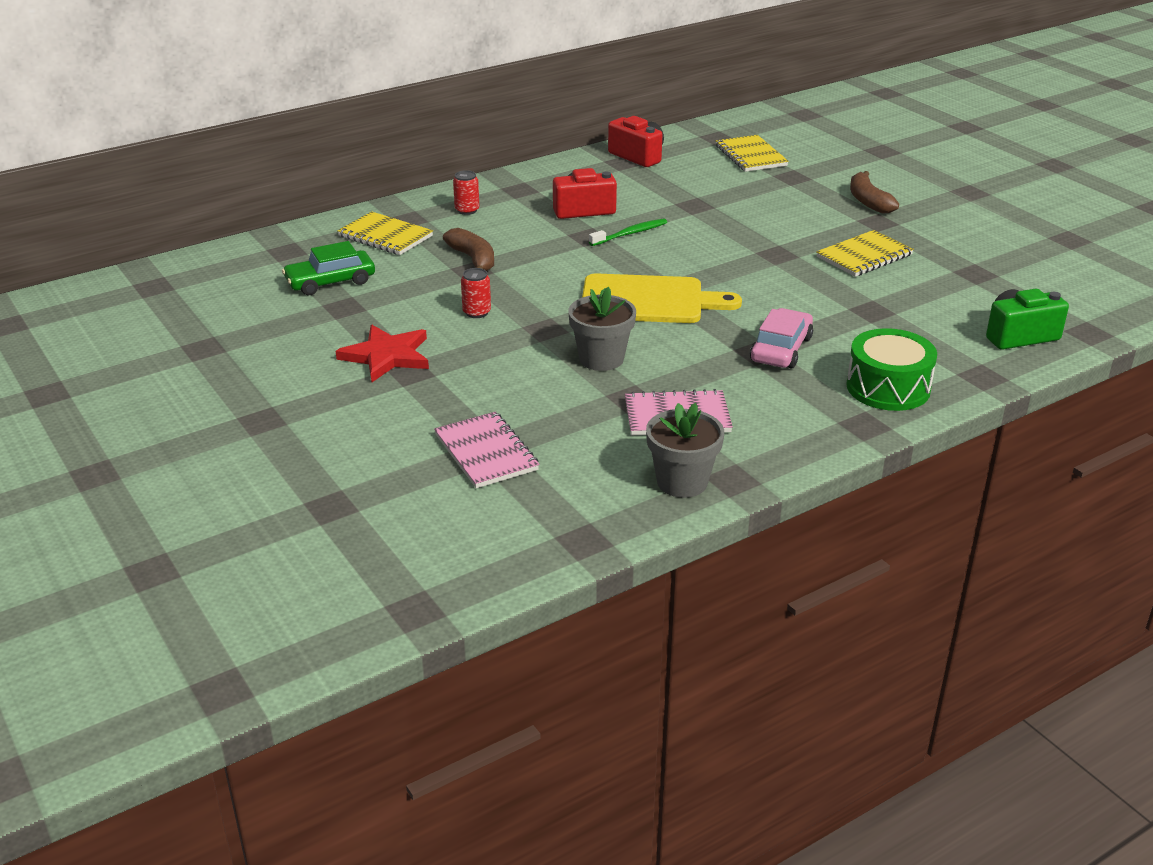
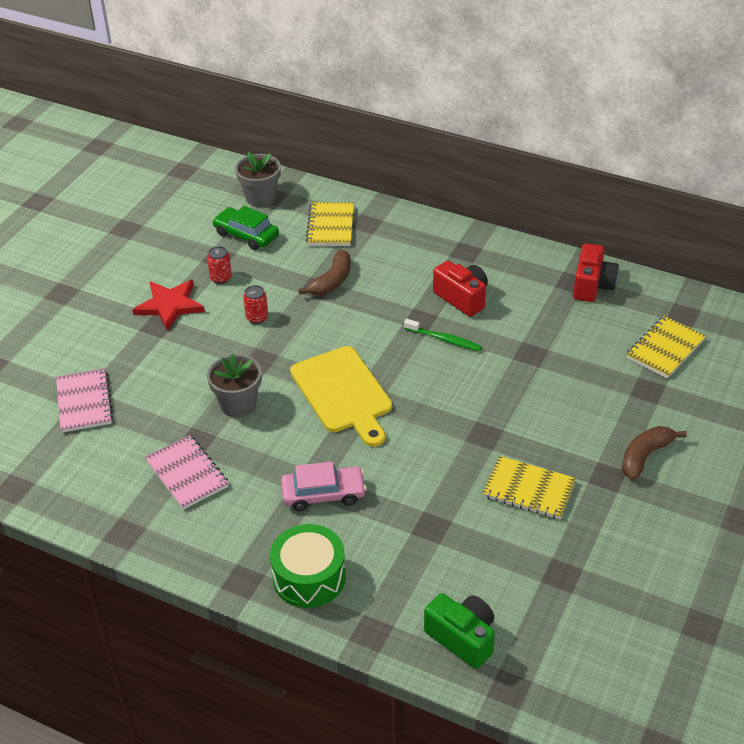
camera: 60 degrees right, 10 degrees up
(467, 210) = (405, 243): red can -> red can (221, 278)
(486, 452) = (84, 402): pink notebook -> pink notebook turned 45 degrees counterclockwise
(682, 482) = (105, 508): grey flower pot -> grey flower pot (260, 197)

◇ ◇ ◇

(Task details)
Please give the material above again in full, with no pictures in your version.

(Result of the task)
camera: 60 degrees right, 10 degrees up
(467, 210) = (405, 243): red can -> red can (221, 278)
(486, 452) = (84, 402): pink notebook -> pink notebook turned 45 degrees counterclockwise
(682, 482) = (105, 508): grey flower pot -> grey flower pot (260, 197)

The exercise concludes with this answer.